• Problem statement: I would like you to print all the records below exactly as they are.

Segment Start: Data for review

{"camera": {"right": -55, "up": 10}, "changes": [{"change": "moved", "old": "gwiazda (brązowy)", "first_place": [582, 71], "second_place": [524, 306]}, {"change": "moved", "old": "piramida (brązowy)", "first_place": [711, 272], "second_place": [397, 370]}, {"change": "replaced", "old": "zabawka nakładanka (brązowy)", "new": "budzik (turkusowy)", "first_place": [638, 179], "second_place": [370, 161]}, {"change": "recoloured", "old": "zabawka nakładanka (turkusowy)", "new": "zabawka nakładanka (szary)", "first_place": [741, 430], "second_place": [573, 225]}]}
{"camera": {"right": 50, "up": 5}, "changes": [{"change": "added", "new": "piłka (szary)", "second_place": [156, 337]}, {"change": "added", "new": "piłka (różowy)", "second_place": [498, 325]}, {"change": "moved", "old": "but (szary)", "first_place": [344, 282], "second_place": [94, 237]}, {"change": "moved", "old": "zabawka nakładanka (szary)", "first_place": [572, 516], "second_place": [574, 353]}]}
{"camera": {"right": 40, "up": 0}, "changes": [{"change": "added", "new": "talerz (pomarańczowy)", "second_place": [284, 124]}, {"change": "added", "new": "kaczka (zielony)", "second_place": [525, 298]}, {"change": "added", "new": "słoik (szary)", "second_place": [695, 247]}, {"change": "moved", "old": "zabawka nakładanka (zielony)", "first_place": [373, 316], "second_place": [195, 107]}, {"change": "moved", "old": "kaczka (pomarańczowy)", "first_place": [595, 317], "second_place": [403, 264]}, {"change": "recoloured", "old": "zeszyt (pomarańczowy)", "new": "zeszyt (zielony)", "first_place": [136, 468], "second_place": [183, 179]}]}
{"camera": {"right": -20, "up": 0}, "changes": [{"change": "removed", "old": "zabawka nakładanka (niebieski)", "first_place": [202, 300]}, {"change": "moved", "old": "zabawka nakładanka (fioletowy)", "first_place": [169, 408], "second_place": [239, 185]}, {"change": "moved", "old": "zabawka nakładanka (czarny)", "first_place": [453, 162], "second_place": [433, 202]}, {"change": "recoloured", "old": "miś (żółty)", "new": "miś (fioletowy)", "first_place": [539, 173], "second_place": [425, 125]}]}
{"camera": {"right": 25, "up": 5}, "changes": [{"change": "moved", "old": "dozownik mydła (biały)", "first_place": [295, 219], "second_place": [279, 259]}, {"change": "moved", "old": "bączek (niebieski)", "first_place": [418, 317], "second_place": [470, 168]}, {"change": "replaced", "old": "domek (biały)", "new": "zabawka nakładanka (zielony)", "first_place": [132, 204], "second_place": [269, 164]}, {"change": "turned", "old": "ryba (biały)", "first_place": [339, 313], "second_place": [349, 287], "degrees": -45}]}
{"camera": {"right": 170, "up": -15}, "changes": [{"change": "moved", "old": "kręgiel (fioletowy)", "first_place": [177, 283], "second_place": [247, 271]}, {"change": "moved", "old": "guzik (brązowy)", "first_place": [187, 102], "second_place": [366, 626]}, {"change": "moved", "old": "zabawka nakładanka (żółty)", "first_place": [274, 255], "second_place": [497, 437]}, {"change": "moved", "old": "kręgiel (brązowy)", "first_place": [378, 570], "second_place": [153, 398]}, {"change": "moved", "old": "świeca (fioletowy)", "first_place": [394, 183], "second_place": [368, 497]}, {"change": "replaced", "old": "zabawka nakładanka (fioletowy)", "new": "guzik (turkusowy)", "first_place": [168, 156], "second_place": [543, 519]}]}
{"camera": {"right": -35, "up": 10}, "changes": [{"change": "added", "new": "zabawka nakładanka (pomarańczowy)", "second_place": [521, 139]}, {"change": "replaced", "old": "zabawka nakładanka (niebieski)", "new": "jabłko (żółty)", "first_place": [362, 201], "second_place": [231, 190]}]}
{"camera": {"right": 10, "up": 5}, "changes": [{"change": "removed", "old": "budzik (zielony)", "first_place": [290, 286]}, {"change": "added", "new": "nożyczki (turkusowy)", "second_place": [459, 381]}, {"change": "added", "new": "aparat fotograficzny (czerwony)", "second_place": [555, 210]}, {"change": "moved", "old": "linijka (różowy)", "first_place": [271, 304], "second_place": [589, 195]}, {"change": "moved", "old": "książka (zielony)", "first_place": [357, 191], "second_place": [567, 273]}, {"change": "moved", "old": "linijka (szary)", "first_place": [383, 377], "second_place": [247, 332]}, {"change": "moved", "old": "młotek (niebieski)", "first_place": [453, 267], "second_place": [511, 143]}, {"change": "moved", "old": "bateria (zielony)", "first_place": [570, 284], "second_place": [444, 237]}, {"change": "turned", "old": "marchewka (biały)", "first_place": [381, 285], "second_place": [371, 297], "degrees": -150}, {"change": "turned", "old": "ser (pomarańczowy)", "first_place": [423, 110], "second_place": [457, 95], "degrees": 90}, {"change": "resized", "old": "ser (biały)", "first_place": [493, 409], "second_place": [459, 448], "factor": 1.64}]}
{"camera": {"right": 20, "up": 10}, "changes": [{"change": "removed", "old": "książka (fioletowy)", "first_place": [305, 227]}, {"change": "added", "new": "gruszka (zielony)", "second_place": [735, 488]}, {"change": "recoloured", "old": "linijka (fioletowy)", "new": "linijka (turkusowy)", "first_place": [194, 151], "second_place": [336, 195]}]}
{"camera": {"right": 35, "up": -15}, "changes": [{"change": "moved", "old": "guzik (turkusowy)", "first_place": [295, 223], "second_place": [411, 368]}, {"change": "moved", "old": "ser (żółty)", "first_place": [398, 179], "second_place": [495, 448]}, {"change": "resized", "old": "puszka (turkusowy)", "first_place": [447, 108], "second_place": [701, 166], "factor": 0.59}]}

Segment End: Data for review

• Output for this task:
{"camera": {"right": -55, "up": 10}, "changes": [{"change": "moved", "old": "gwiazda (brązowy)", "first_place": [582, 71], "second_place": [524, 306]}, {"change": "moved", "old": "piramida (brązowy)", "first_place": [711, 272], "second_place": [397, 370]}, {"change": "replaced", "old": "zabawka nakładanka (brązowy)", "new": "budzik (turkusowy)", "first_place": [638, 179], "second_place": [370, 161]}, {"change": "recoloured", "old": "zabawka nakładanka (turkusowy)", "new": "zabawka nakładanka (szary)", "first_place": [741, 430], "second_place": [573, 225]}]}
{"camera": {"right": 50, "up": 5}, "changes": [{"change": "added", "new": "piłka (szary)", "second_place": [156, 337]}, {"change": "added", "new": "piłka (różowy)", "second_place": [498, 325]}, {"change": "moved", "old": "but (szary)", "first_place": [344, 282], "second_place": [94, 237]}, {"change": "moved", "old": "zabawka nakładanka (szary)", "first_place": [572, 516], "second_place": [574, 353]}]}
{"camera": {"right": 40, "up": 0}, "changes": [{"change": "added", "new": "talerz (pomarańczowy)", "second_place": [284, 124]}, {"change": "added", "new": "kaczka (zielony)", "second_place": [525, 298]}, {"change": "added", "new": "słoik (szary)", "second_place": [695, 247]}, {"change": "moved", "old": "zabawka nakładanka (zielony)", "first_place": [373, 316], "second_place": [195, 107]}, {"change": "moved", "old": "kaczka (pomarańczowy)", "first_place": [595, 317], "second_place": [403, 264]}, {"change": "recoloured", "old": "zeszyt (pomarańczowy)", "new": "zeszyt (zielony)", "first_place": [136, 468], "second_place": [183, 179]}]}
{"camera": {"right": -20, "up": 0}, "changes": [{"change": "removed", "old": "zabawka nakładanka (niebieski)", "first_place": [202, 300]}, {"change": "moved", "old": "zabawka nakładanka (fioletowy)", "first_place": [169, 408], "second_place": [239, 185]}, {"change": "moved", "old": "zabawka nakładanka (czarny)", "first_place": [453, 162], "second_place": [433, 202]}, {"change": "recoloured", "old": "miś (żółty)", "new": "miś (fioletowy)", "first_place": [539, 173], "second_place": [425, 125]}]}
{"camera": {"right": 25, "up": 5}, "changes": [{"change": "moved", "old": "dozownik mydła (biały)", "first_place": [295, 219], "second_place": [279, 259]}, {"change": "moved", "old": "bączek (niebieski)", "first_place": [418, 317], "second_place": [470, 168]}, {"change": "replaced", "old": "domek (biały)", "new": "zabawka nakładanka (zielony)", "first_place": [132, 204], "second_place": [269, 164]}, {"change": "turned", "old": "ryba (biały)", "first_place": [339, 313], "second_place": [349, 287], "degrees": -45}]}
{"camera": {"right": 170, "up": -15}, "changes": [{"change": "moved", "old": "kręgiel (fioletowy)", "first_place": [177, 283], "second_place": [247, 271]}, {"change": "moved", "old": "guzik (brązowy)", "first_place": [187, 102], "second_place": [366, 626]}, {"change": "moved", "old": "zabawka nakładanka (żółty)", "first_place": [274, 255], "second_place": [497, 437]}, {"change": "moved", "old": "kręgiel (brązowy)", "first_place": [378, 570], "second_place": [153, 398]}, {"change": "moved", "old": "świeca (fioletowy)", "first_place": [394, 183], "second_place": [368, 497]}, {"change": "replaced", "old": "zabawka nakładanka (fioletowy)", "new": "guzik (turkusowy)", "first_place": [168, 156], "second_place": [543, 519]}]}
{"camera": {"right": -35, "up": 10}, "changes": [{"change": "added", "new": "zabawka nakładanka (pomarańczowy)", "second_place": [521, 139]}, {"change": "replaced", "old": "zabawka nakładanka (niebieski)", "new": "jabłko (żółty)", "first_place": [362, 201], "second_place": [231, 190]}]}
{"camera": {"right": 10, "up": 5}, "changes": [{"change": "removed", "old": "budzik (zielony)", "first_place": [290, 286]}, {"change": "added", "new": "nożyczki (turkusowy)", "second_place": [459, 381]}, {"change": "added", "new": "aparat fotograficzny (czerwony)", "second_place": [555, 210]}, {"change": "moved", "old": "linijka (różowy)", "first_place": [271, 304], "second_place": [589, 195]}, {"change": "moved", "old": "książka (zielony)", "first_place": [357, 191], "second_place": [567, 273]}, {"change": "moved", "old": "linijka (szary)", "first_place": [383, 377], "second_place": [247, 332]}, {"change": "moved", "old": "młotek (niebieski)", "first_place": [453, 267], "second_place": [511, 143]}, {"change": "moved", "old": "bateria (zielony)", "first_place": [570, 284], "second_place": [444, 237]}, {"change": "turned", "old": "marchewka (biały)", "first_place": [381, 285], "second_place": [371, 297], "degrees": -150}, {"change": "turned", "old": "ser (pomarańczowy)", "first_place": [423, 110], "second_place": [457, 95], "degrees": 90}, {"change": "resized", "old": "ser (biały)", "first_place": [493, 409], "second_place": [459, 448], "factor": 1.64}]}
{"camera": {"right": 20, "up": 10}, "changes": [{"change": "removed", "old": "książka (fioletowy)", "first_place": [305, 227]}, {"change": "added", "new": "gruszka (zielony)", "second_place": [735, 488]}, {"change": "recoloured", "old": "linijka (fioletowy)", "new": "linijka (turkusowy)", "first_place": [194, 151], "second_place": [336, 195]}]}
{"camera": {"right": 35, "up": -15}, "changes": [{"change": "moved", "old": "guzik (turkusowy)", "first_place": [295, 223], "second_place": [411, 368]}, {"change": "moved", "old": "ser (żółty)", "first_place": [398, 179], "second_place": [495, 448]}, {"change": "resized", "old": "puszka (turkusowy)", "first_place": [447, 108], "second_place": [701, 166], "factor": 0.59}]}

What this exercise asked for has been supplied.